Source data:
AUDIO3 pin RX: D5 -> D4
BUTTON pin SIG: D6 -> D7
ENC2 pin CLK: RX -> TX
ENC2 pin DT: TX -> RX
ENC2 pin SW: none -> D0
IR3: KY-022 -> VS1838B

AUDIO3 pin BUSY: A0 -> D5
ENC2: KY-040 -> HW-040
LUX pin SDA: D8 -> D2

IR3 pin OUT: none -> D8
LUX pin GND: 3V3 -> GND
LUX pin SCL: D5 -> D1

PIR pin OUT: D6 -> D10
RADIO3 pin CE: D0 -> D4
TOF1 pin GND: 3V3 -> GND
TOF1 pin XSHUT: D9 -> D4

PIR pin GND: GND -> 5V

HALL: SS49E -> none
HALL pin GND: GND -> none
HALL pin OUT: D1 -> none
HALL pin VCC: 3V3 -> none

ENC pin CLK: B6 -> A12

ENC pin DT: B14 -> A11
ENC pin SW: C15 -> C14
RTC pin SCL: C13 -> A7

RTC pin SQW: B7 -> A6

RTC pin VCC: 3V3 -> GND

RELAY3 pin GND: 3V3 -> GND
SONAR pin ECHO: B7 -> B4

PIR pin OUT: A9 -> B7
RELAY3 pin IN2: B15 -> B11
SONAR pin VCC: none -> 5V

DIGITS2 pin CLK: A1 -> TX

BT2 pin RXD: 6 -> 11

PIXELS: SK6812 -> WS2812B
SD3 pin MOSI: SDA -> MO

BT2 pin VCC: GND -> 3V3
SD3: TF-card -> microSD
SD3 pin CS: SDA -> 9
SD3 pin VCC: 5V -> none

Task details | The lines to return run from the one containing "PIXELS: SK6812 -> WS2812B" through the last line of the records above. Give them exactly and include nothing more.

Task output |
PIXELS: SK6812 -> WS2812B
SD3 pin MOSI: SDA -> MO

BT2 pin VCC: GND -> 3V3
SD3: TF-card -> microSD
SD3 pin CS: SDA -> 9
SD3 pin VCC: 5V -> none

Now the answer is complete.